## INFORMATION SHOWN

○ ○ ○ ○

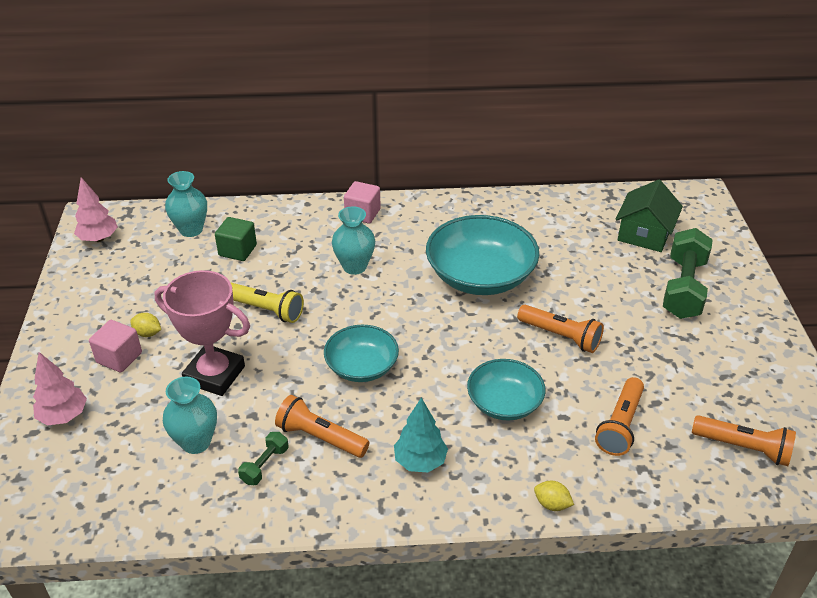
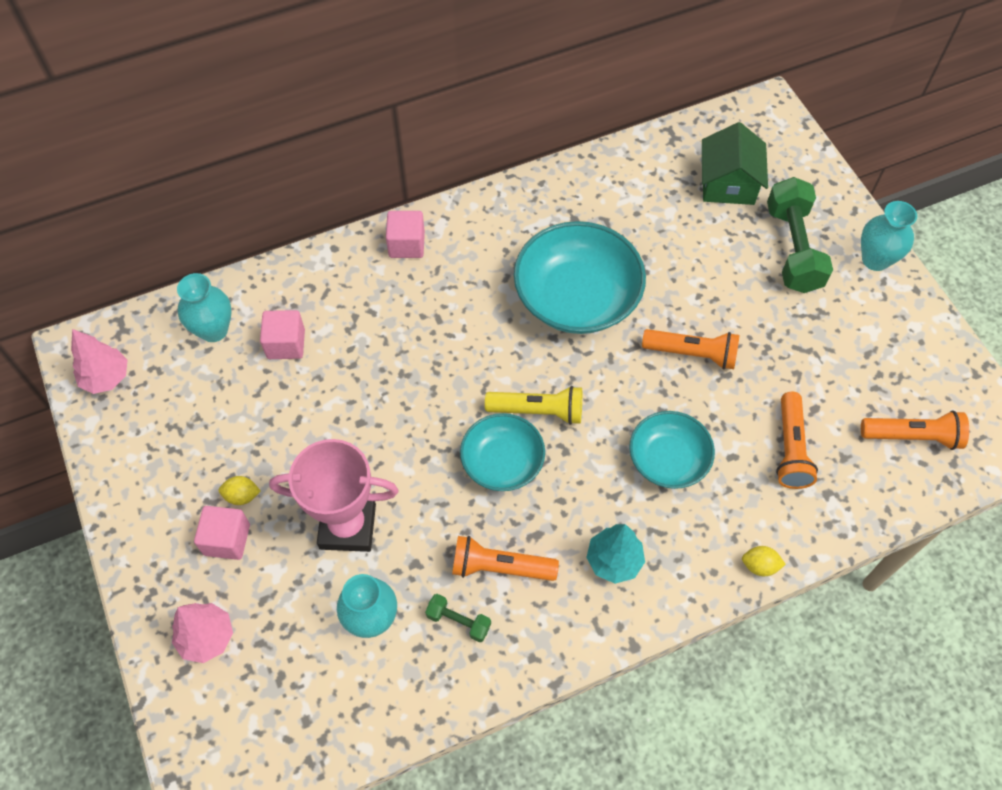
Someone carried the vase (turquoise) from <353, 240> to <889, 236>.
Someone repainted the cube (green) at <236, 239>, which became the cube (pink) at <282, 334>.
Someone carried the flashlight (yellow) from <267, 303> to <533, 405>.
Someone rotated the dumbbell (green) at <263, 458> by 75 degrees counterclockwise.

○ ○ ○ ○

## TASK
Your task is to write out, exactly, the line that contains "Someone carried the flashlight" and each line after it to the end of the data, with no other lines.

## OUTPUT FOR THIS TASK
Someone carried the flashlight (yellow) from <267, 303> to <533, 405>.
Someone rotated the dumbbell (green) at <263, 458> by 75 degrees counterclockwise.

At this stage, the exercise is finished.